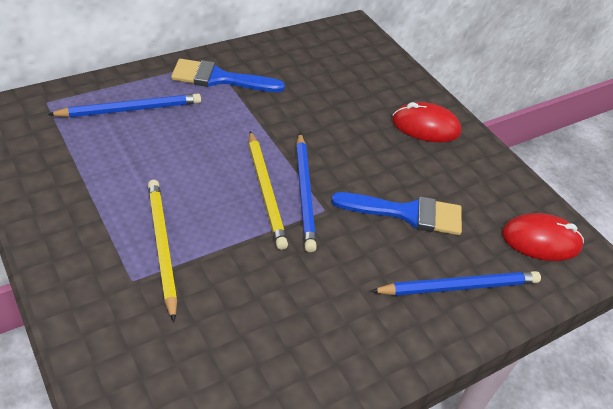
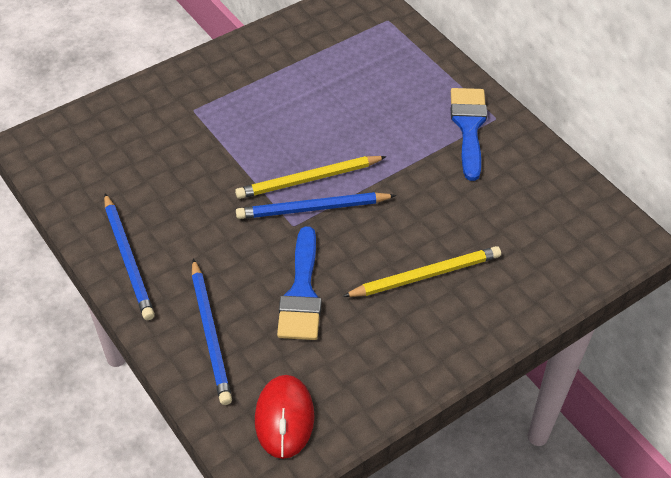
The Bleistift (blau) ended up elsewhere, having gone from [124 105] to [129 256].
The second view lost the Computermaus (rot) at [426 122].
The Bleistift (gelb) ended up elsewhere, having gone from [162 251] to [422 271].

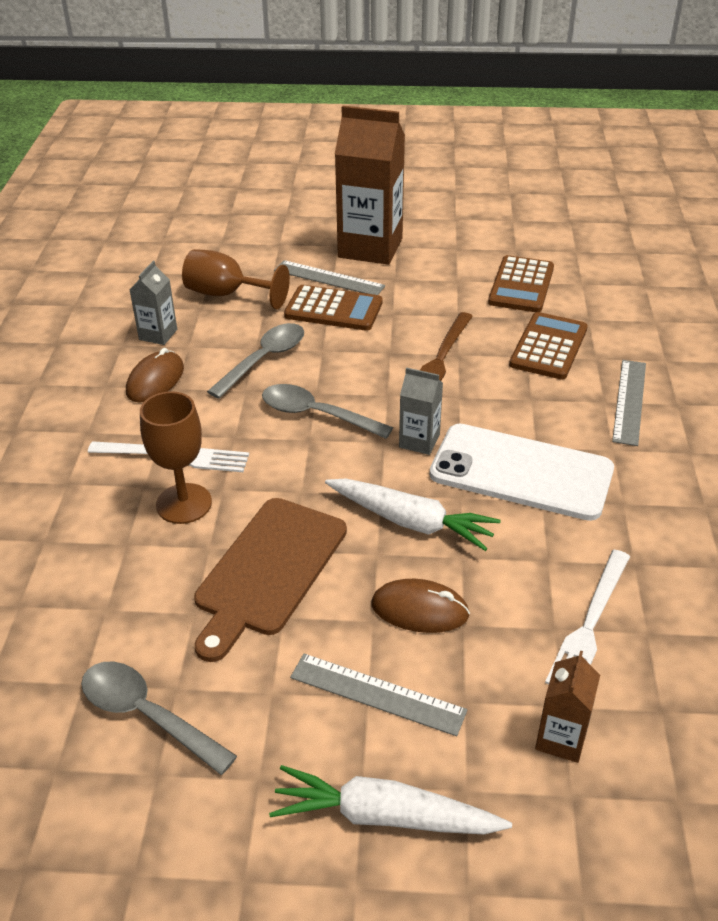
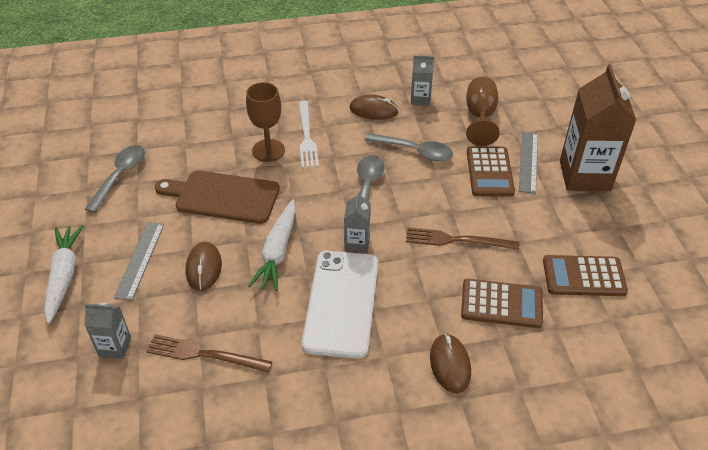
Where the Lineal (grau) stood at [629 403], the Computermaus (braun) came to stand at [450 363].
What was the Gabel (weiß) at [587 617] turned into the Gabel (braun) at [209 353].
What was the Getränkekarton (braun) at [567 707] turned into the Getränkekarton (grau) at [108 331].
##########
Requirement:
Full transcription without images: please go through the records and repeat them exactly.

Exercise response:
The Bleistift (blau) ended up elsewhere, having gone from [124 105] to [129 256].
The second view lost the Computermaus (rot) at [426 122].
The Bleistift (gelb) ended up elsewhere, having gone from [162 251] to [422 271].

Where the Lineal (grau) stood at [629 403], the Computermaus (braun) came to stand at [450 363].
What was the Gabel (weiß) at [587 617] turned into the Gabel (braun) at [209 353].
What was the Getränkekarton (braun) at [567 707] turned into the Getränkekarton (grau) at [108 331].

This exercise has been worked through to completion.